■ **WORK TO BE COMPLETED**:
Return every line of the material that contains the string "mark", matching case exactly.
==== PROVIDED RECORDS
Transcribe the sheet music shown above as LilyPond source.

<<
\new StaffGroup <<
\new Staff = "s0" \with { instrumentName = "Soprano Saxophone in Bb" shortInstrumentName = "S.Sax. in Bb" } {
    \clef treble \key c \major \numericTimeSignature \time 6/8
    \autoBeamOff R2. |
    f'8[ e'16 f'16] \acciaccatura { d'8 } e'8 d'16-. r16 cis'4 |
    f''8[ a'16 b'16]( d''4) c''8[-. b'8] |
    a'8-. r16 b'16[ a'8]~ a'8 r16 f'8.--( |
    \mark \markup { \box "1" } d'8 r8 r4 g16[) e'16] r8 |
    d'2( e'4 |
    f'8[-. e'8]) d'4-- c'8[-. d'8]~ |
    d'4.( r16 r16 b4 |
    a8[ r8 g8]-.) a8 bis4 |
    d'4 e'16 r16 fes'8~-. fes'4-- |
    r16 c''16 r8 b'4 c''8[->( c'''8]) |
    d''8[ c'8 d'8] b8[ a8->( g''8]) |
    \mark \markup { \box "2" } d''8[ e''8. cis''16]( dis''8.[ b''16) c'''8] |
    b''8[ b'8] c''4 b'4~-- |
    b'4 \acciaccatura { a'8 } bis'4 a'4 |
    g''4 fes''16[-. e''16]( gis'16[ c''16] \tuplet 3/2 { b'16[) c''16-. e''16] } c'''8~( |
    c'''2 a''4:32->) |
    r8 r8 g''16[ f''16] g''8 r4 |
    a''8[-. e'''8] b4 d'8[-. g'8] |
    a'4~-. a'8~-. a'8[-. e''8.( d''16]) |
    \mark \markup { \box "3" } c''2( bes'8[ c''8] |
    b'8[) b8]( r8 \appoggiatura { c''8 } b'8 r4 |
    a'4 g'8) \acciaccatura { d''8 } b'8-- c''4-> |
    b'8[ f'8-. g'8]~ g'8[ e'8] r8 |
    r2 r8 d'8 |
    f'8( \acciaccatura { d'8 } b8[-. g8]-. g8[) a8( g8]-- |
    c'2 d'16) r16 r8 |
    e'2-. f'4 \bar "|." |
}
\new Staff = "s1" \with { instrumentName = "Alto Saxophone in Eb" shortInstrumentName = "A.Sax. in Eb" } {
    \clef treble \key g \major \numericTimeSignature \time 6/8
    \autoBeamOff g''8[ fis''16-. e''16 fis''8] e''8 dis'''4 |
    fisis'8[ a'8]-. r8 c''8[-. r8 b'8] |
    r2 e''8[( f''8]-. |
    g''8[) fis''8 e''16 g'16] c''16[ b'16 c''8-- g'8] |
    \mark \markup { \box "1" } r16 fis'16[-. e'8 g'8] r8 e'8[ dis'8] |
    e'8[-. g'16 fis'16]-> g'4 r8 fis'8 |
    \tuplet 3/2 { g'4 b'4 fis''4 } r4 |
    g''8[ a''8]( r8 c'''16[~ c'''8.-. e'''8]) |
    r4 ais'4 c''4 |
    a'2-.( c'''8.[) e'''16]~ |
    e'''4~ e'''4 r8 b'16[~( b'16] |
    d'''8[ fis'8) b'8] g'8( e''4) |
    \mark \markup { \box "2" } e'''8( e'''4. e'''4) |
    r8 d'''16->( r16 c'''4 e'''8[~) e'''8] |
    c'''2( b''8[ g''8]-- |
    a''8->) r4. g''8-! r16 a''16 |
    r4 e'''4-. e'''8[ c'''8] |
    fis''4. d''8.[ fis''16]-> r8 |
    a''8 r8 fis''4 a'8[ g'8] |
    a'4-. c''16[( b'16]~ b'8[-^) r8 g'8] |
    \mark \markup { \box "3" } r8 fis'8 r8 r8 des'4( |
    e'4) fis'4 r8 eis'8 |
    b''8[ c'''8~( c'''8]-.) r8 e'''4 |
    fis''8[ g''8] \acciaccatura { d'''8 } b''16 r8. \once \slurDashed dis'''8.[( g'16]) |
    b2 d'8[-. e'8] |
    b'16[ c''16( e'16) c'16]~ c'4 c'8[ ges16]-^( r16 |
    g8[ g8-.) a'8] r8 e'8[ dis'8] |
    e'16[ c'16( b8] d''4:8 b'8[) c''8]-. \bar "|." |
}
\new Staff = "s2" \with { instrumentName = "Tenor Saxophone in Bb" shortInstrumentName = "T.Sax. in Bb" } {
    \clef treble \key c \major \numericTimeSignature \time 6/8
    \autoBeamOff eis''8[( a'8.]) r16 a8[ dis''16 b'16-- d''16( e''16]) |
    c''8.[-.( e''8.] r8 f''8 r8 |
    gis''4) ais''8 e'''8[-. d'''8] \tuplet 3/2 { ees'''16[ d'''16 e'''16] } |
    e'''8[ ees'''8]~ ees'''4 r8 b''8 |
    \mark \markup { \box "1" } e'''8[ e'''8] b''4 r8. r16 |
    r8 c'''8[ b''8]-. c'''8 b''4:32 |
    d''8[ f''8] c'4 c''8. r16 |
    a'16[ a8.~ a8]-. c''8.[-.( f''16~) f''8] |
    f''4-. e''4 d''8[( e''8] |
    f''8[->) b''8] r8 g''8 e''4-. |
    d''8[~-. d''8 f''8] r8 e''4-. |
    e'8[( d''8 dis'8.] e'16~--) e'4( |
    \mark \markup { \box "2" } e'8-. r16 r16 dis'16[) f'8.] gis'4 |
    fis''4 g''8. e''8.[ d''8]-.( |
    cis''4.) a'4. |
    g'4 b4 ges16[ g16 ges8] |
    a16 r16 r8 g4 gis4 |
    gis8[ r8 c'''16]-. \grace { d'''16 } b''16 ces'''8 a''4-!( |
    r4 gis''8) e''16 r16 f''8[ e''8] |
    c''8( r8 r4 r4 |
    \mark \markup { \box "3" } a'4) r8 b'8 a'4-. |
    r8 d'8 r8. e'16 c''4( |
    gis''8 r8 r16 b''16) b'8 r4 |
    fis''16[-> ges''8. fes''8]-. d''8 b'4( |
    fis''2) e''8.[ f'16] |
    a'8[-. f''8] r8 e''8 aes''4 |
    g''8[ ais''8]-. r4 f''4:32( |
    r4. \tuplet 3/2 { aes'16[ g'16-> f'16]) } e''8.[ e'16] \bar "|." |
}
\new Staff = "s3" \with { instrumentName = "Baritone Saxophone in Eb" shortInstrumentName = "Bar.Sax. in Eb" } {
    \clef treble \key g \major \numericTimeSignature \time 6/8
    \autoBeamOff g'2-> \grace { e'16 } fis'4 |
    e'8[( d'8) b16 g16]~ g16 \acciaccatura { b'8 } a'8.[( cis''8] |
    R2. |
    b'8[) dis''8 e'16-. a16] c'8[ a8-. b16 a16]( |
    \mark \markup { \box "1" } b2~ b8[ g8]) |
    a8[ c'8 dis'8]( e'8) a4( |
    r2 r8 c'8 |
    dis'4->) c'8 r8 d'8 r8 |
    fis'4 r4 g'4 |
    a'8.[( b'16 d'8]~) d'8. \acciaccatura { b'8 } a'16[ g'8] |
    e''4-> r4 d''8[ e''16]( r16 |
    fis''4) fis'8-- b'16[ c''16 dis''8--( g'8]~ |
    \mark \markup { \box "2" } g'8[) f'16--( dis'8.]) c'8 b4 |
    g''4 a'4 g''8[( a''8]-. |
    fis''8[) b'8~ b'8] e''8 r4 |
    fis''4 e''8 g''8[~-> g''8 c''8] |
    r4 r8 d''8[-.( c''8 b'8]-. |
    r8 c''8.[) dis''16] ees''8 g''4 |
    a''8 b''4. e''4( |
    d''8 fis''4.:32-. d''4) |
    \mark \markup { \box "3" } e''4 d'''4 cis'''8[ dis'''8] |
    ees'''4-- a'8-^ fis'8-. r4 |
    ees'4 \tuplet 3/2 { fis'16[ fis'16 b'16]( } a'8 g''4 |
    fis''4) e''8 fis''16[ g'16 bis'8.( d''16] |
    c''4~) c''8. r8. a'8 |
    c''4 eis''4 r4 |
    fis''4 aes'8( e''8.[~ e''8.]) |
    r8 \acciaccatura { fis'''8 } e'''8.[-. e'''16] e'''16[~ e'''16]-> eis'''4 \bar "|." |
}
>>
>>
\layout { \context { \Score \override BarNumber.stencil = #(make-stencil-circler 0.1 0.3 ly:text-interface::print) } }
========
■ **EXPECTED ANSWER**:
    \mark \markup { \box "1" } d'8 r8 r4 g16[) e'16] r8 |
    \mark \markup { \box "2" } d''8[ e''8. cis''16]( dis''8.[ b''16) c'''8] |
    \mark \markup { \box "3" } c''2( bes'8[ c''8] |
    \mark \markup { \box "1" } r16 fis'16[-. e'8 g'8] r8 e'8[ dis'8] |
    \mark \markup { \box "2" } e'''8( e'''4. e'''4) |
    \mark \markup { \box "3" } r8 fis'8 r8 r8 des'4( |
    \mark \markup { \box "1" } e'''8[ e'''8] b''4 r8. r16 |
    \mark \markup { \box "2" } e'8-. r16 r16 dis'16[) f'8.] gis'4 |
    \mark \markup { \box "3" } a'4) r8 b'8 a'4-. |
    \mark \markup { \box "1" } b2~ b8[ g8]) |
    \mark \markup { \box "2" } g'8[) f'16--( dis'8.]) c'8 b4 |
    \mark \markup { \box "3" } e''4 d'''4 cis'''8[ dis'''8] |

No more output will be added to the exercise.